╭─ RECORDS PROVIDED

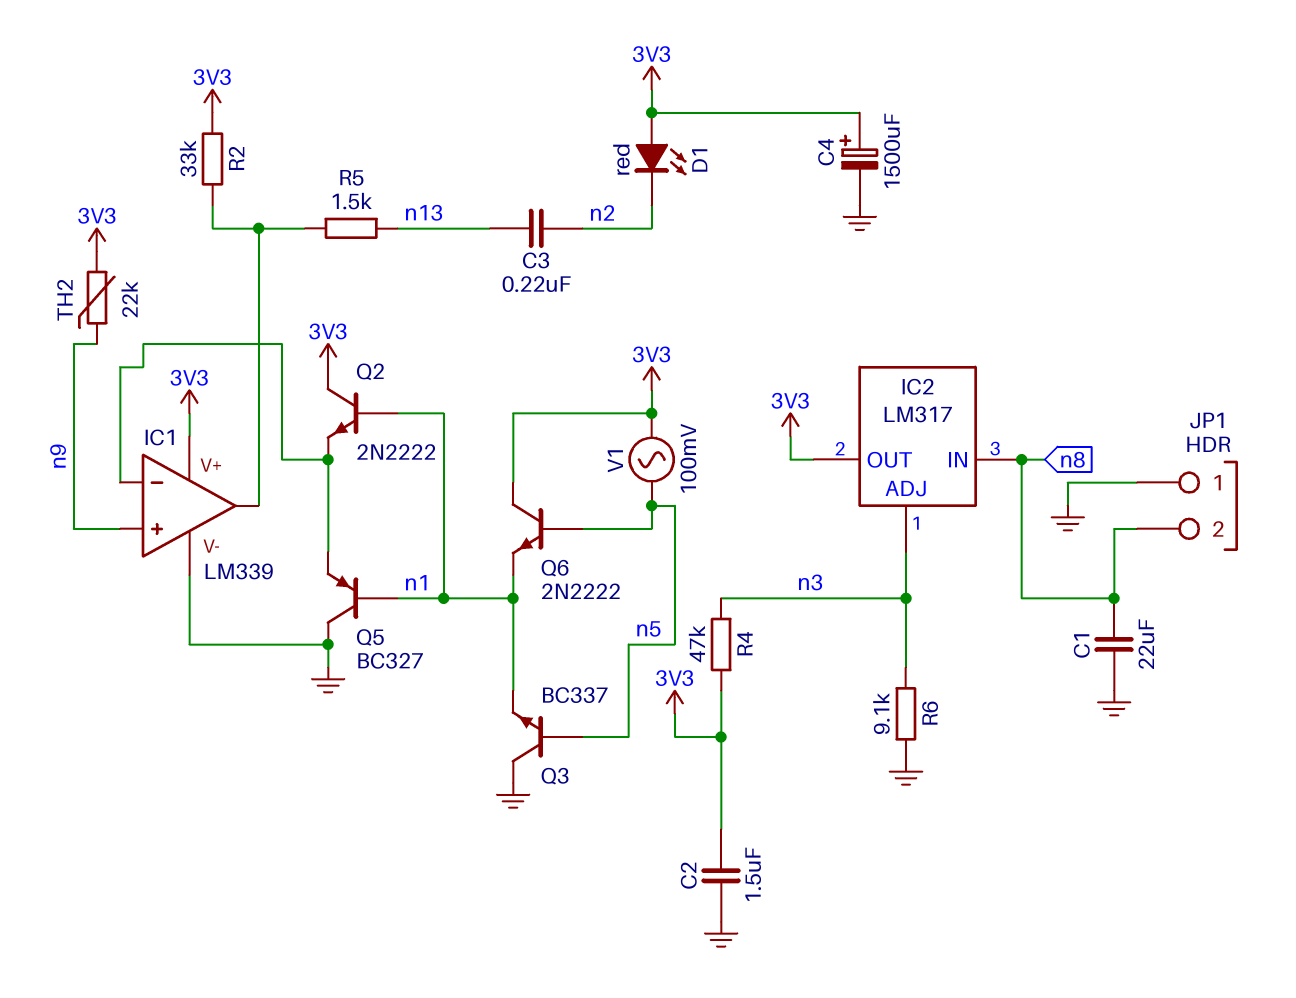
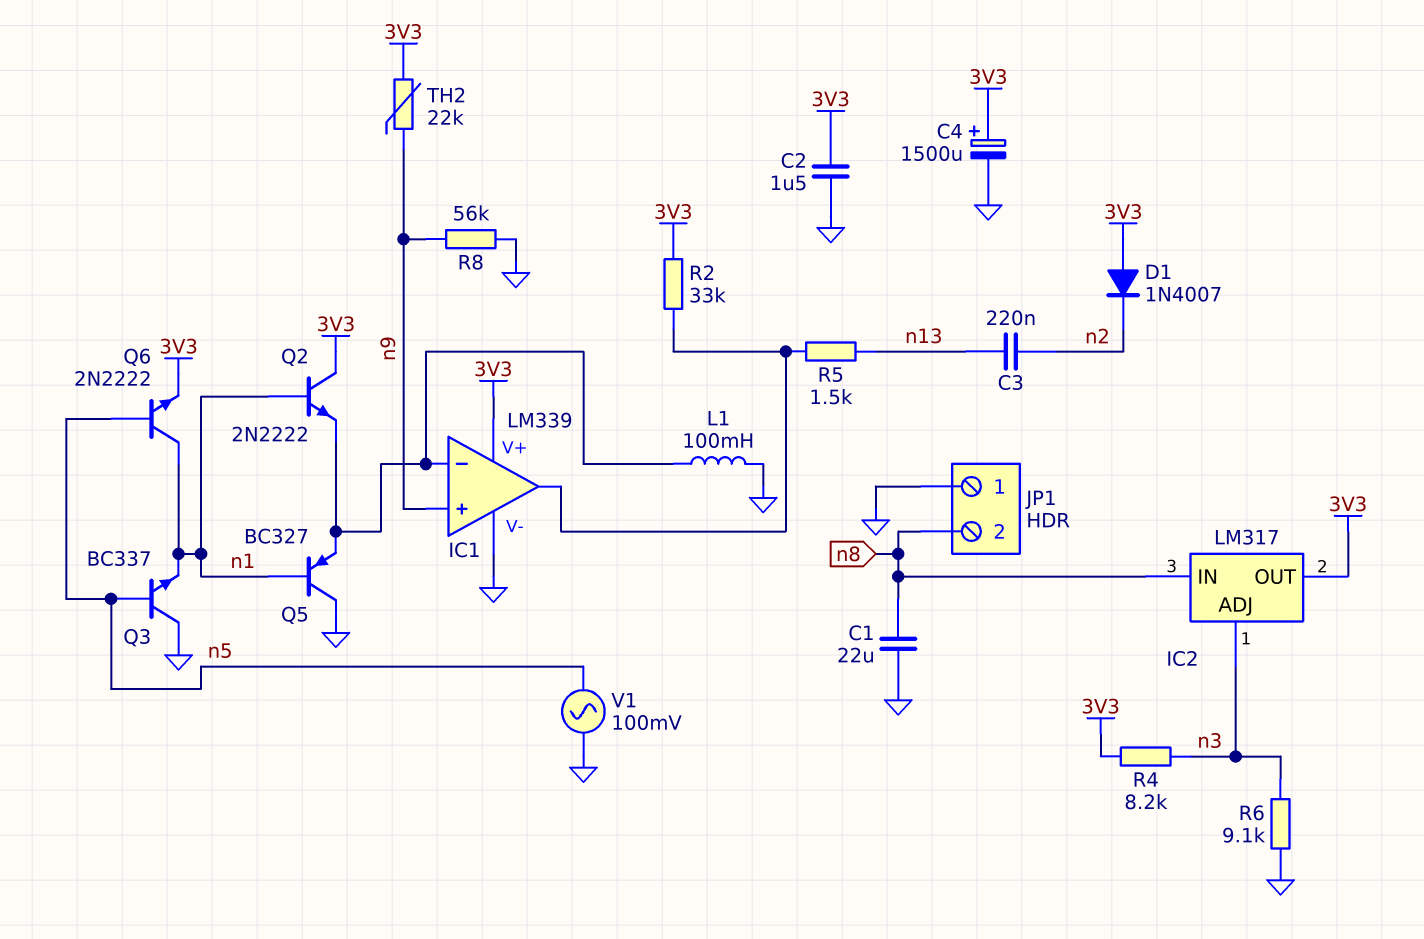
D1: LED red (A 3V3, K n2) -> diode 1N4007 (A 3V3, K n2)
L1: none -> 100mH (GND, IC1/in-)
Q6: NPN 2N2222 (B n5, C 3V3, E n1) -> NPN 2N2222 (B n5, C n1, E 3V3)
R4: 47k (3V3, n3) -> 8.2k (3V3, n3)
R8: none -> 56k (GND, n9)
V1: AC 100mV (3V3, n5) -> AC 100mV (GND, n5)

╰─

- _TASK TO CARRY OUT_
Across the listing, how many lines contain "none"? State the number and nothing else.

- _ANSWER TO THIS TASK_
2